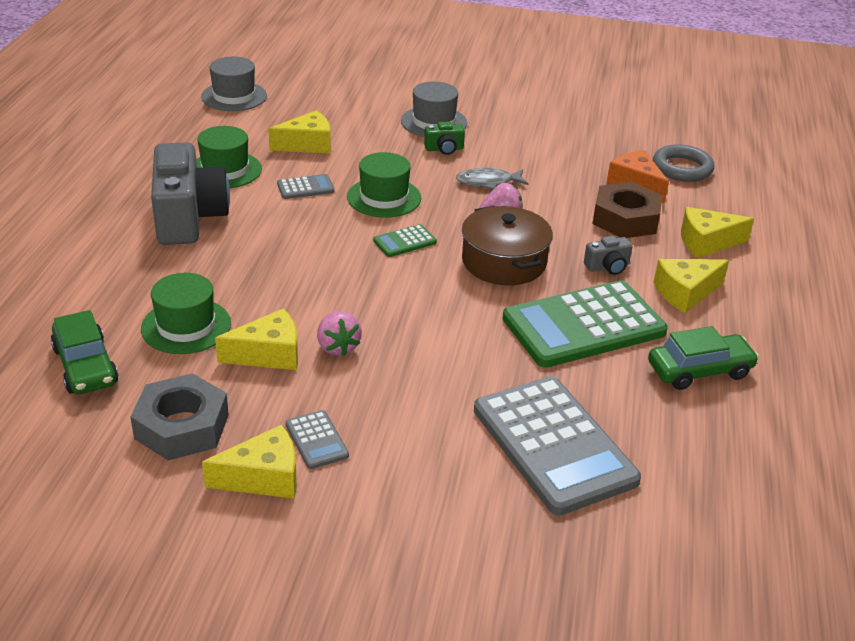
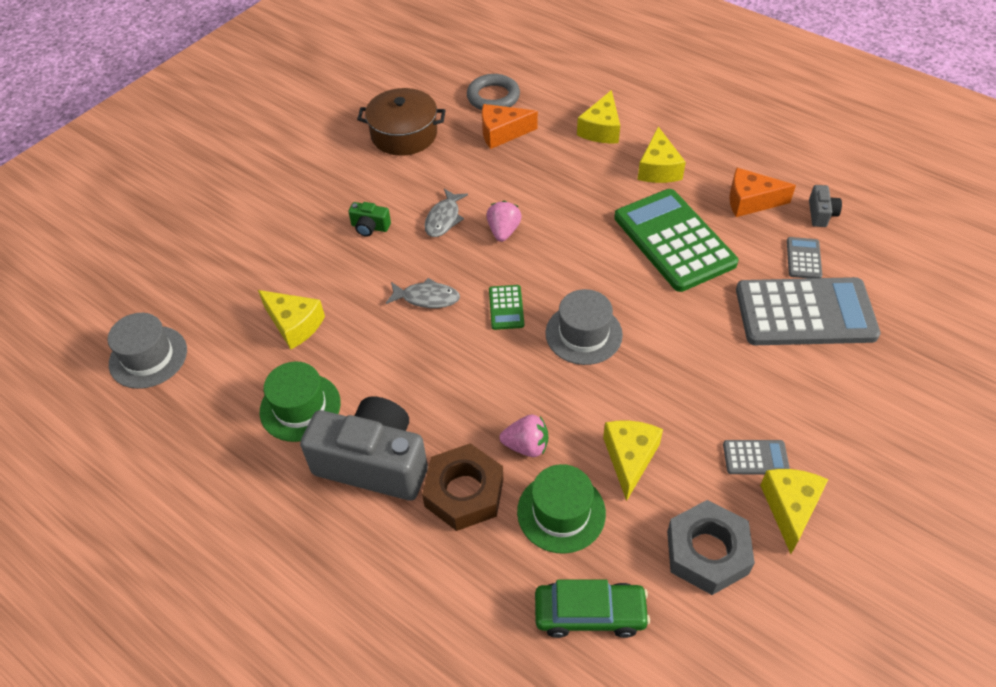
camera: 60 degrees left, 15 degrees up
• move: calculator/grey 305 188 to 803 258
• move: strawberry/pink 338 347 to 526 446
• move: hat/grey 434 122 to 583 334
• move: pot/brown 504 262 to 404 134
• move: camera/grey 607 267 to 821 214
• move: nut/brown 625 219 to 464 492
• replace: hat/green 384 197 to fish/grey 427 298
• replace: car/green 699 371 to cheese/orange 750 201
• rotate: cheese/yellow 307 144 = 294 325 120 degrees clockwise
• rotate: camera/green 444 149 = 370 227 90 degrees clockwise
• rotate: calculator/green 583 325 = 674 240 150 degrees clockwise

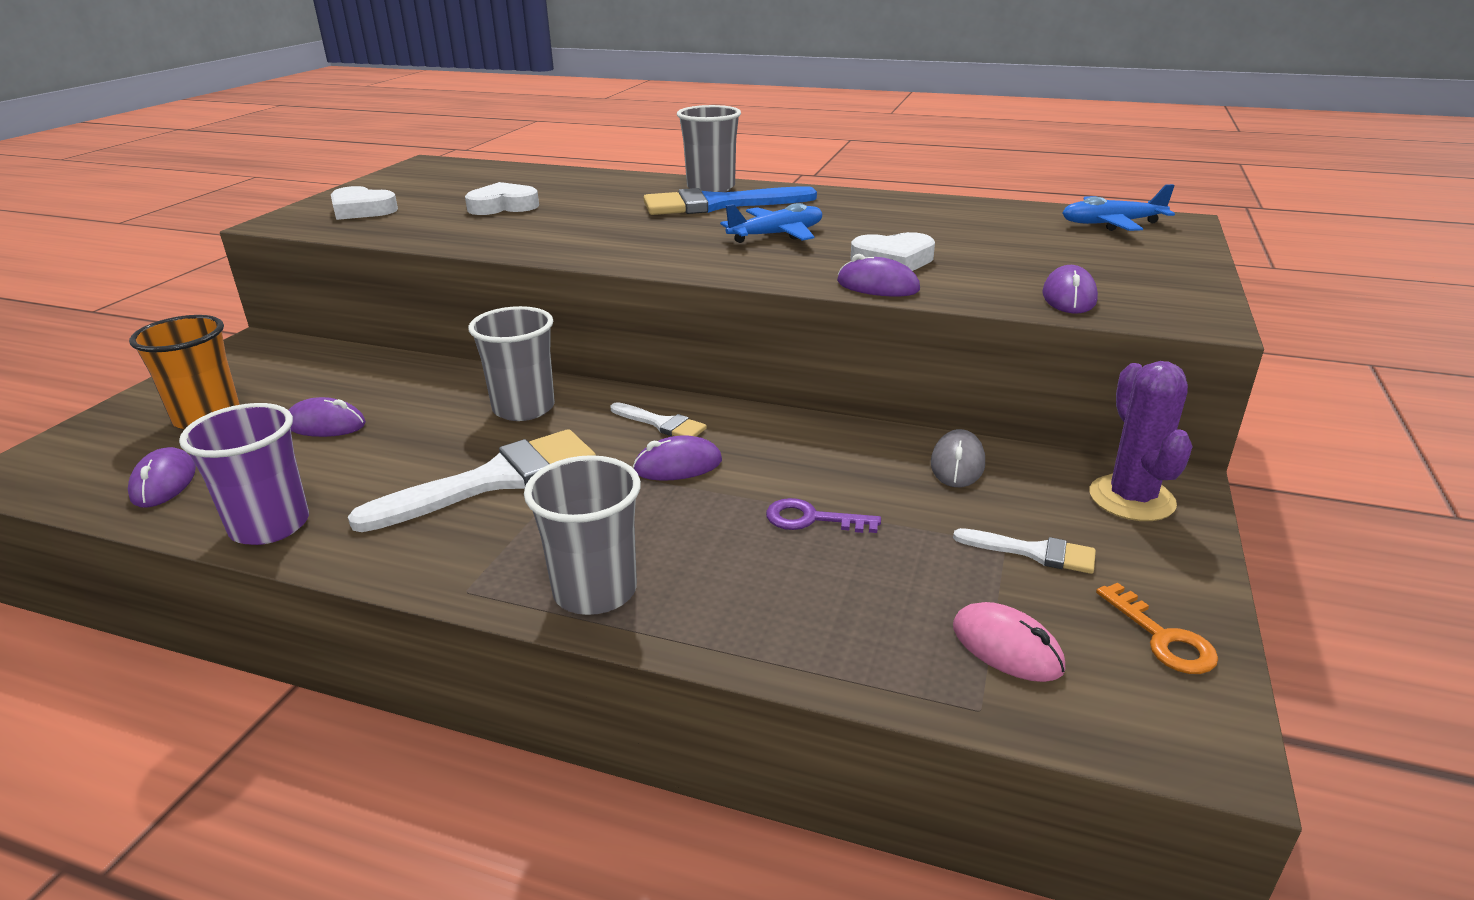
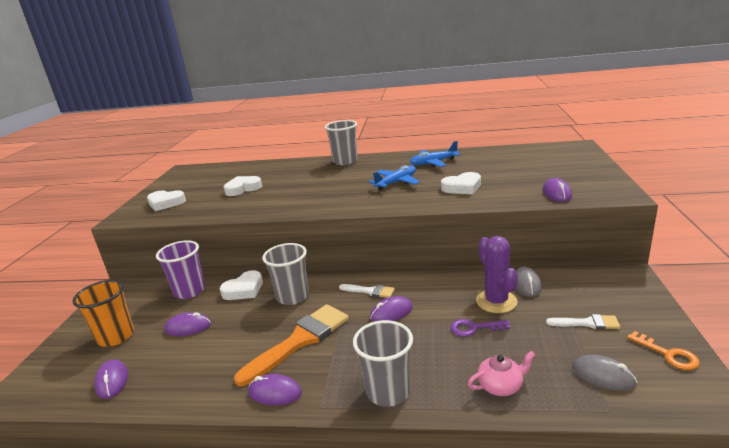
camera: 10 degrees left, 5 degrees down
• delete: brush/blue 718 204
• insert: heart/white 244 289
• insert: teapot/pink 501 386
• move: cup/purple 270 526 to 189 291
• move: mouse/purple 877 286 to 275 393
• move: plane/blue 1111 224 to 433 163
• move: cactus/purple 1131 499 to 496 301
• recolor: brush/white 494 480 to brush/orange 300 341
• recolor: mouse/pink 1007 647 to mouse/grey 603 375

- **WHAT YOU ARE ASKED TO DO**:
All lines from the one containing "150 degrees clockwise" through the end of the data are to be written out exactly, with nothing added; skip the pictures.

- **EXERCISE RESULT**:
• rotate: calculator/green 583 325 = 674 240 150 degrees clockwise

camera: 10 degrees left, 5 degrees down
• delete: brush/blue 718 204
• insert: heart/white 244 289
• insert: teapot/pink 501 386
• move: cup/purple 270 526 to 189 291
• move: mouse/purple 877 286 to 275 393
• move: plane/blue 1111 224 to 433 163
• move: cactus/purple 1131 499 to 496 301
• recolor: brush/white 494 480 to brush/orange 300 341
• recolor: mouse/pink 1007 647 to mouse/grey 603 375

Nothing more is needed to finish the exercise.